## Work task
Pictures do not belong in the copy, so please give every entry below again exactly.
(Material supplied begins)
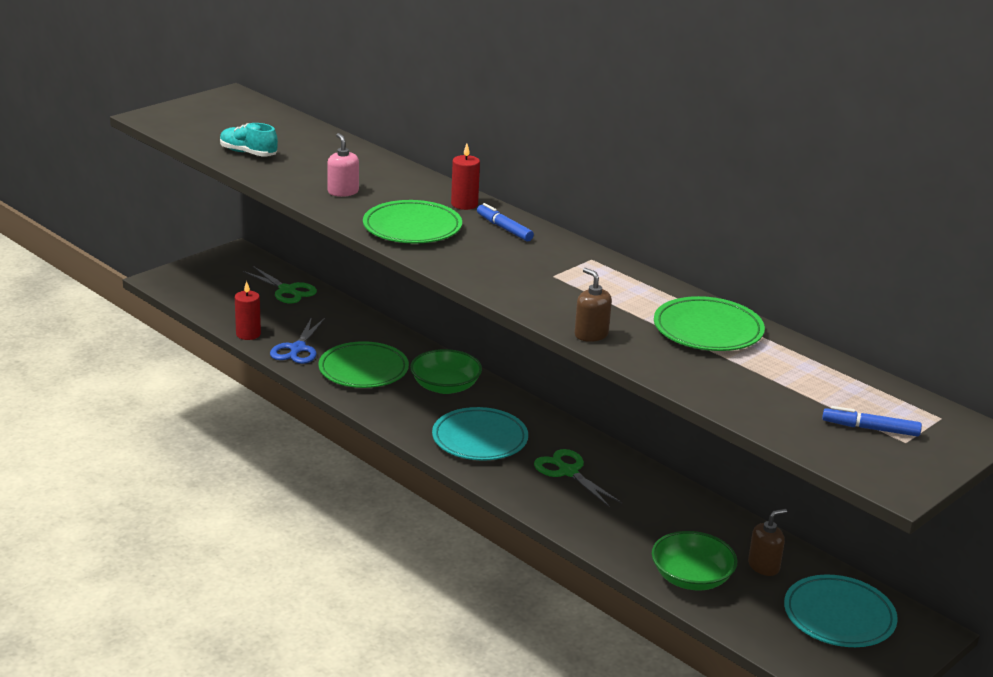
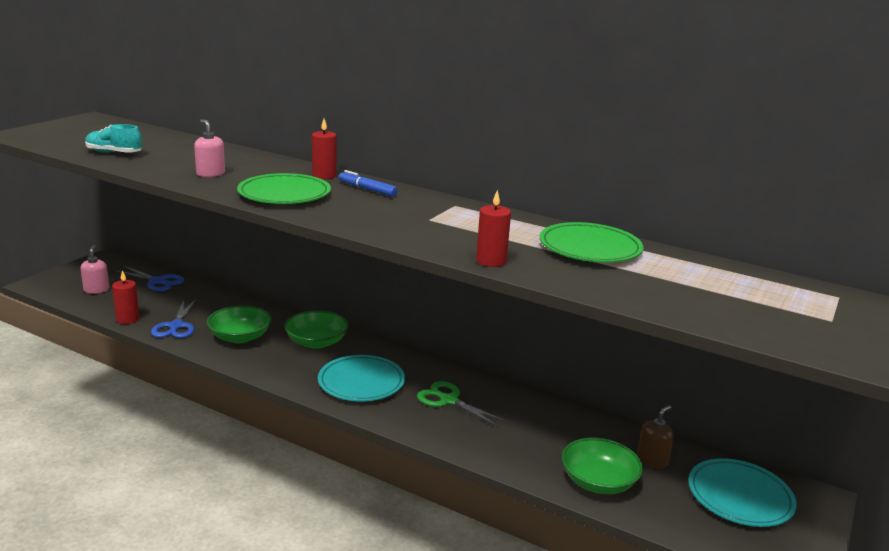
camera: 15 degrees left, 5 degrees down
(220, 294) = (96, 290): none -> pink soap dispenser
(287, 290) = (157, 281): green scissors -> blue scissors
(363, 370) = (240, 337): green plate -> green bowl
(591, 334) = (491, 261): brown soap dispenser -> red candle
(870, 429) = (792, 313): blue marker -> none

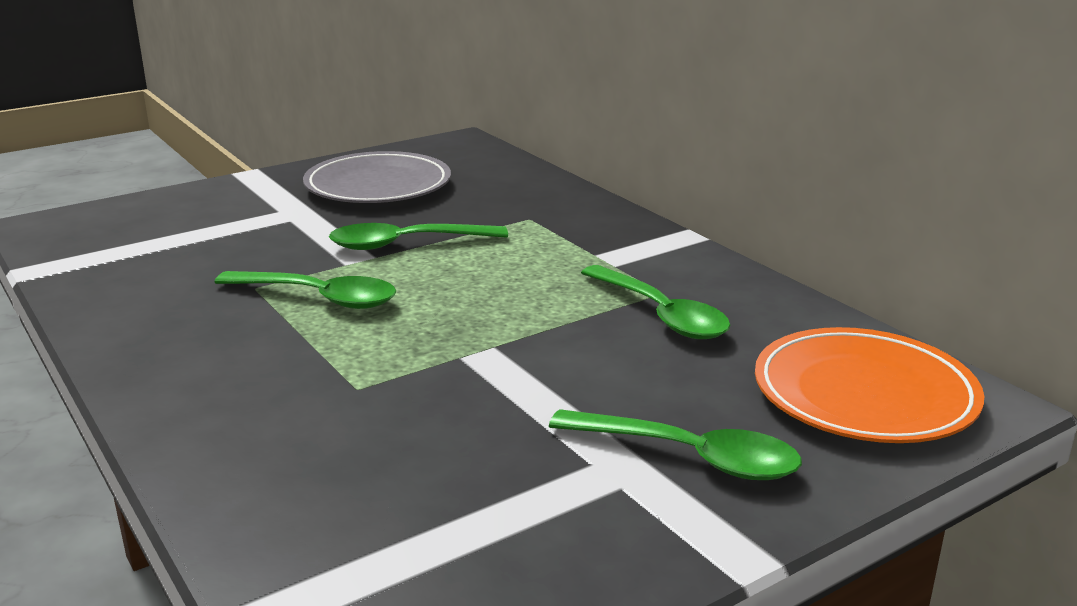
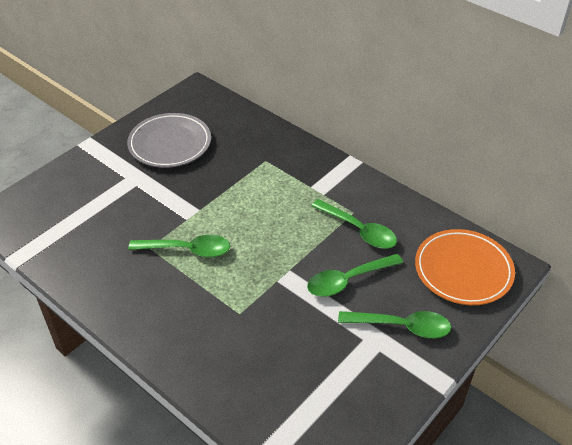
camera: 15 degrees left, 20 degrees up
(406, 244) = (210, 195): green spoon -> green spoon (348, 280)

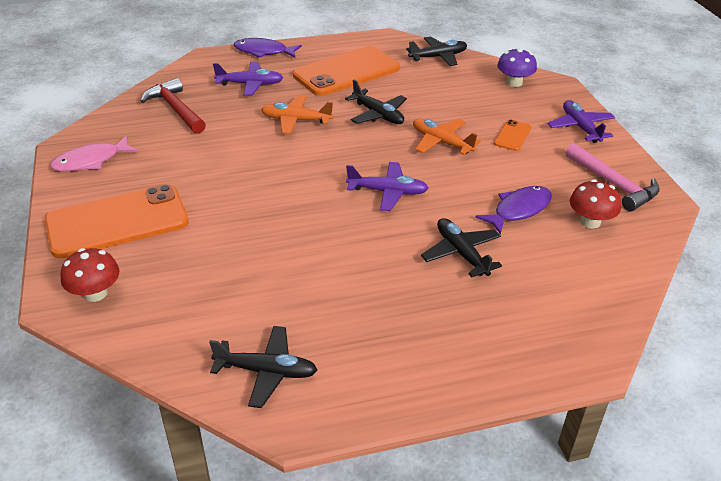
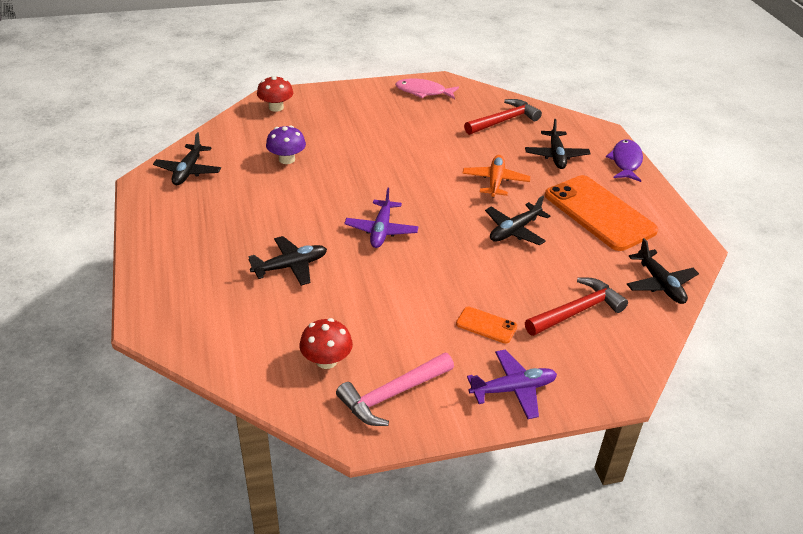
camera: 90 degrees right, 0 degrees up
(91, 161) = (423, 92): pink fish -> pink fish turned 45 degrees counterclockwise
(117, 221) = (349, 108): orange phone -> none
(250, 84) = (556, 155): purple plane -> black plane
(441, 142) = (467, 270): orange plane -> none
(481, 93) = (577, 311): none -> red hammer
(514, 82) = (613, 344): purple mushroom -> purple mushroom (287, 159)
(519, 210) = (349, 311): purple fish -> none

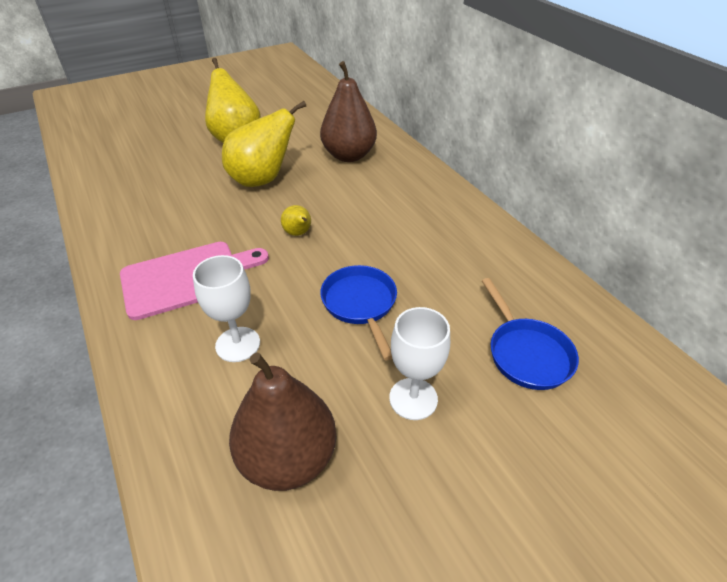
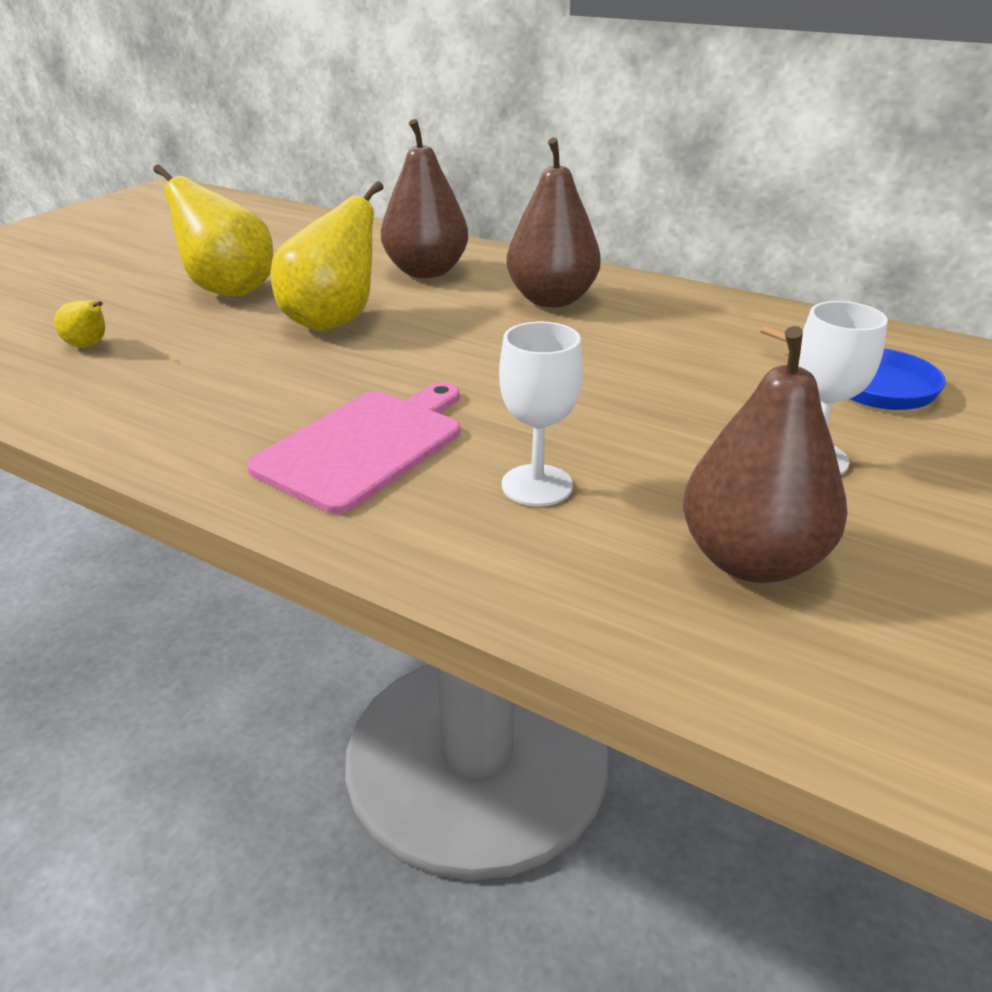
camera: 30 degrees left, 10 degrees down
(298, 233) = (464, 360): yellow pear -> yellow pear (89, 346)
(360, 304) = (640, 401): blue pan -> none
(396, 202) = (551, 300): none -> brown pear

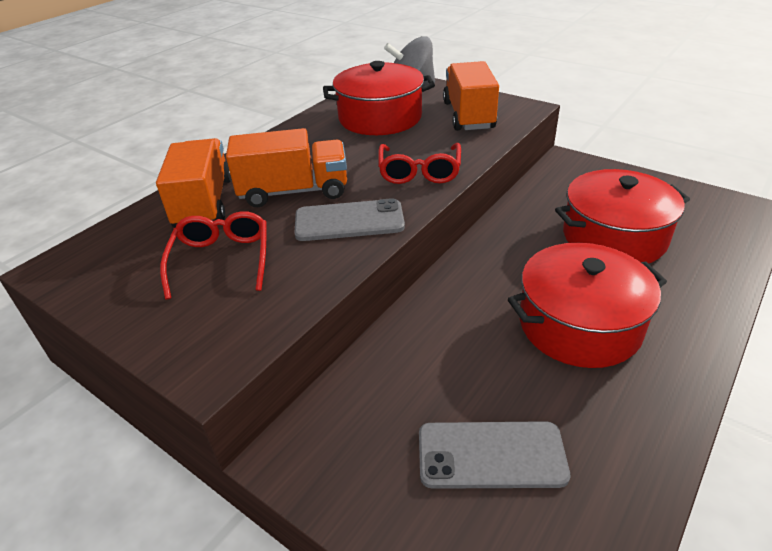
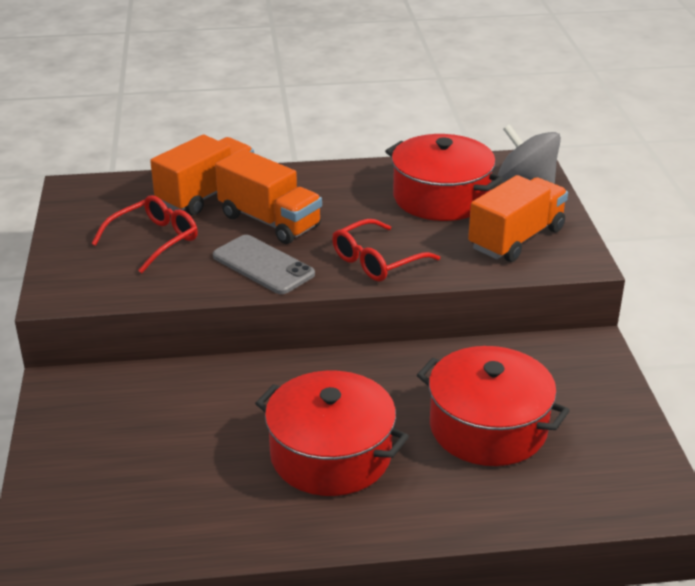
camera: 45 degrees right, 5 degrees down
(491, 455) = (145, 468): grey phone -> none

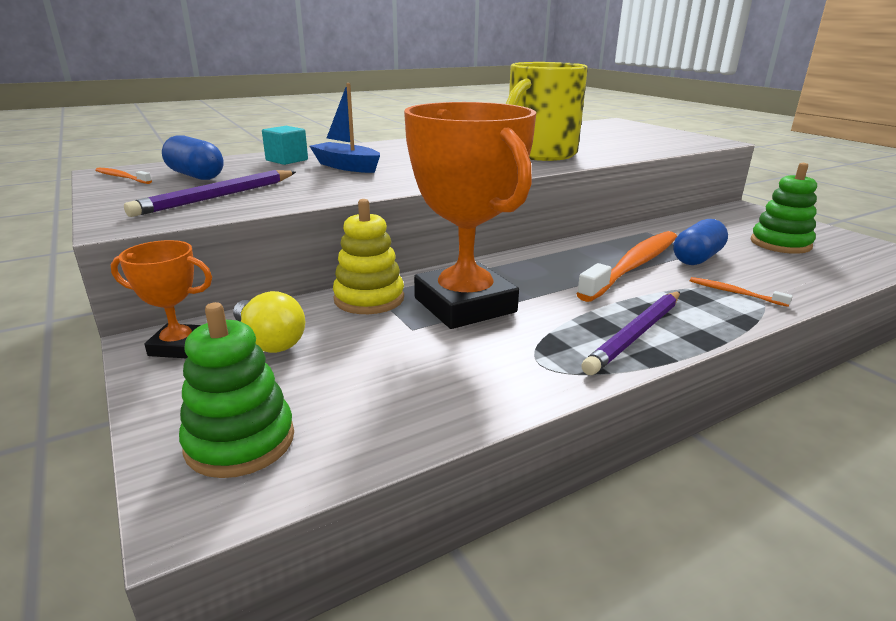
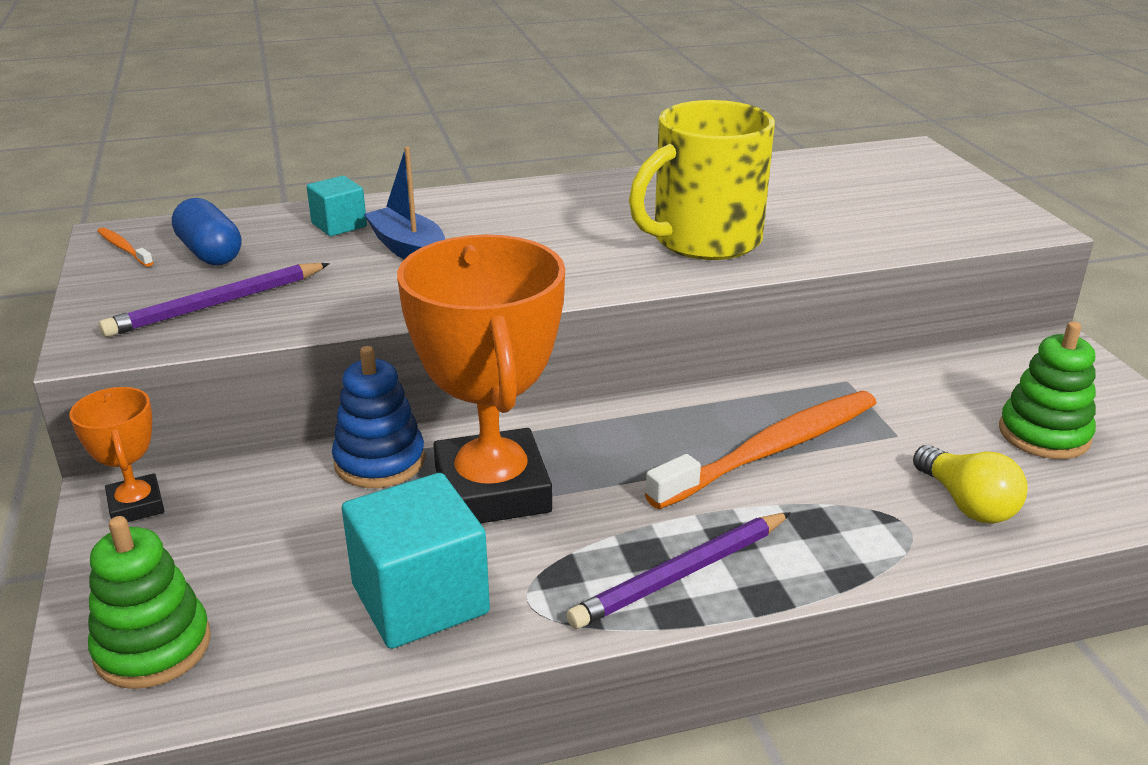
camera: 15 degrees right, 5 degrees up
(178, 346) = (136, 505): orange trophy -> orange trophy turned 45 degrees clockwise
(269, 341) = (235, 513): yellow light bulb -> yellow light bulb (967, 503)
(369, 299) = (379, 461): yellow stacking toy -> blue stacking toy
(457, 374) = (420, 599): none -> turquoise cube
(697, 258) = (881, 447): blue capsule -> none
(735, 293) = (881, 523): orange toothbrush -> none

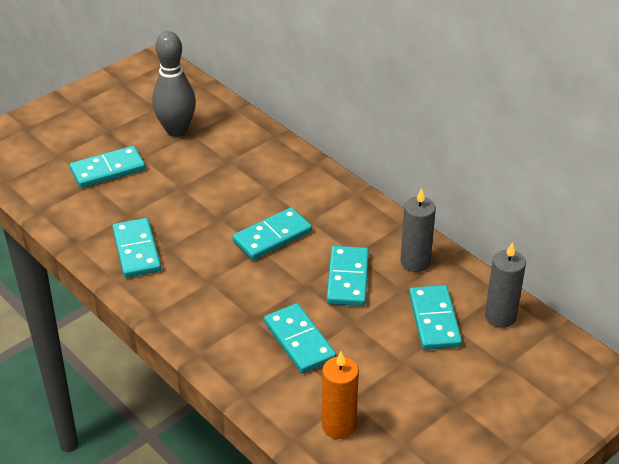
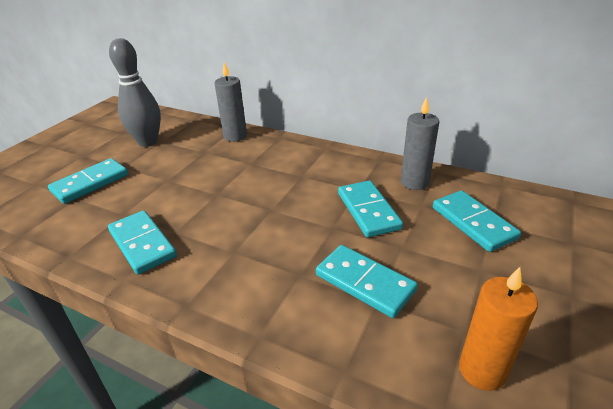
camera: 20 degrees left, 5 degrees down
(272, 236) = (276, 196): turquoise domino -> none
(500, 316) = (523, 203): grey candle -> grey candle (235, 136)

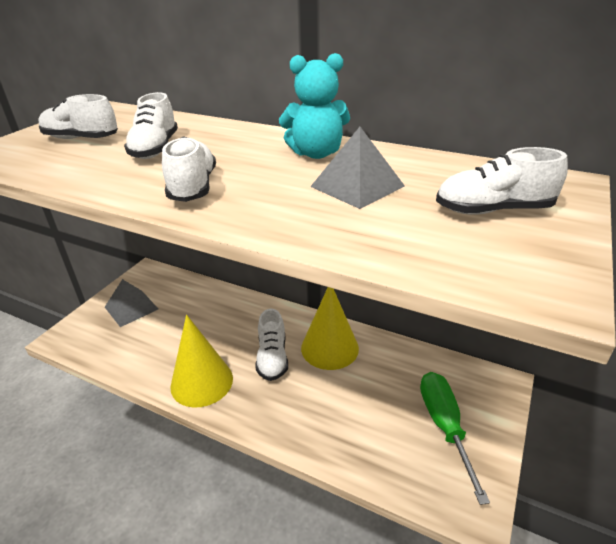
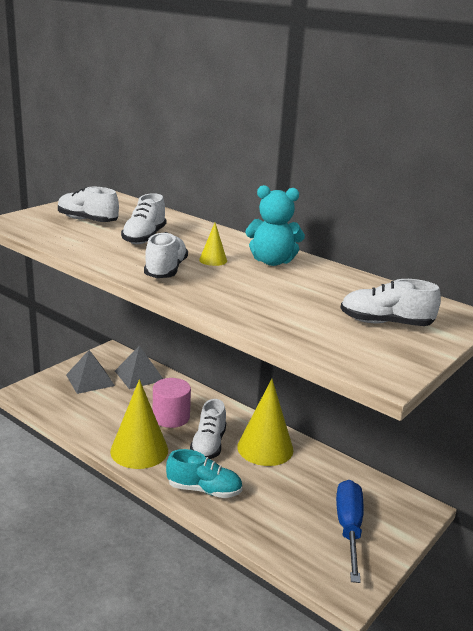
camera: 10 degrees right, 10 degrees down
(225, 333) = (171, 417): none -> pink cylinder
(247, 163) = (213, 260): none -> yellow cone
(283, 415) = (204, 490): none -> turquoise shoe
(357, 186) = (291, 290): grey pyramid -> grey pyramid (139, 375)
(444, 426) = (349, 528): green screwdriver -> blue screwdriver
(Material supplied ends)
## Reply to the exercise
camera: 15 degrees left, 5 degrees down
(220, 294) = (96, 290): none -> pink soap dispenser
(287, 290) = (157, 281): green scissors -> blue scissors
(363, 370) = (240, 337): green plate -> green bowl
(591, 334) = (491, 261): brown soap dispenser -> red candle
(870, 429) = (792, 313): blue marker -> none

camera: 15 degrees left, 20 degrees up
(406, 244) = (210, 195): green spoon -> green spoon (348, 280)

camera: 90 degrees right, 0 degrees up
(91, 161) = (423, 92): pink fish -> pink fish turned 45 degrees counterclockwise
(117, 221) = (349, 108): orange phone -> none
(250, 84) = (556, 155): purple plane -> black plane
(441, 142) = (467, 270): orange plane -> none
(481, 93) = (577, 311): none -> red hammer
(514, 82) = (613, 344): purple mushroom -> purple mushroom (287, 159)
(519, 210) = (349, 311): purple fish -> none

camera: 30 degrees left, 10 degrees down
(298, 233) = (464, 360): yellow pear -> yellow pear (89, 346)
(360, 304) = (640, 401): blue pan -> none
(396, 202) = (551, 300): none -> brown pear

camera: 45 degrees right, 5 degrees down
(491, 455) = (145, 468): grey phone -> none

camera: 15 degrees right, 5 degrees up
(178, 346) = (136, 505): orange trophy -> orange trophy turned 45 degrees clockwise
(269, 341) = (235, 513): yellow light bulb -> yellow light bulb (967, 503)
(369, 299) = (379, 461): yellow stacking toy -> blue stacking toy
(457, 374) = (420, 599): none -> turquoise cube
(697, 258) = (881, 447): blue capsule -> none
(735, 293) = (881, 523): orange toothbrush -> none

camera: 20 degrees left, 5 degrees down
(272, 236) = (276, 196): turquoise domino -> none
(500, 316) = (523, 203): grey candle -> grey candle (235, 136)

camera: 10 degrees right, 10 degrees down
(225, 333) = (171, 417): none -> pink cylinder
(247, 163) = (213, 260): none -> yellow cone
(283, 415) = (204, 490): none -> turquoise shoe
(357, 186) = (291, 290): grey pyramid -> grey pyramid (139, 375)
(444, 426) = (349, 528): green screwdriver -> blue screwdriver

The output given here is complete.